## [TASK REQUIREMENTS]
Each line below that contains the word "yellow" must be copied.

## [RECORD EXCERPTS]
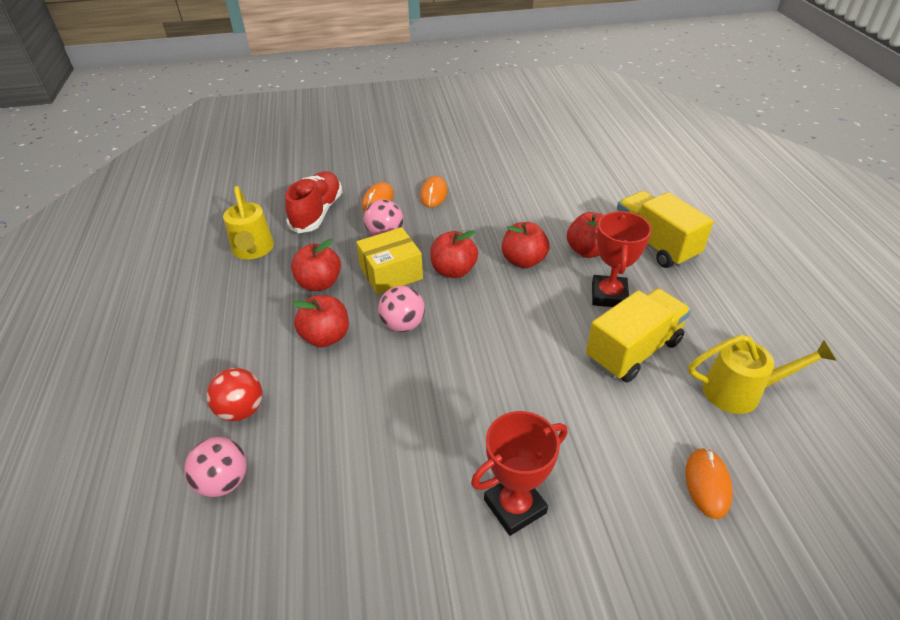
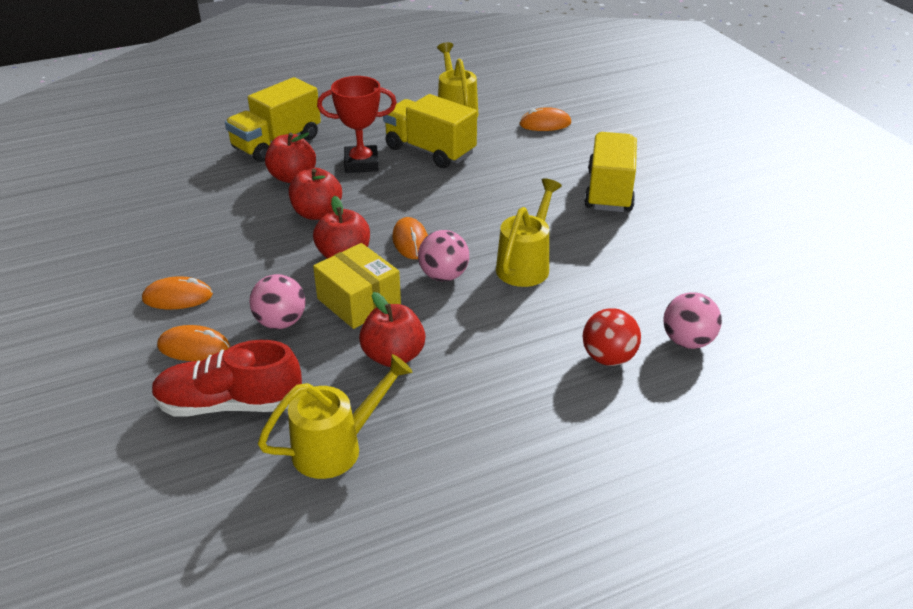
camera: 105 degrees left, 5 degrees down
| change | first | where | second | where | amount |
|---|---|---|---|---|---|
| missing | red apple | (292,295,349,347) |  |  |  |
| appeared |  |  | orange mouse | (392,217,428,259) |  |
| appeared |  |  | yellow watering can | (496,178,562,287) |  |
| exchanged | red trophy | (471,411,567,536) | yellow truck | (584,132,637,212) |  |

## [RESULT FOR THIS EXERCISE]
| appeared |  |  | yellow watering can | (496,178,562,287) |  |
| exchanged | red trophy | (471,411,567,536) | yellow truck | (584,132,637,212) |  |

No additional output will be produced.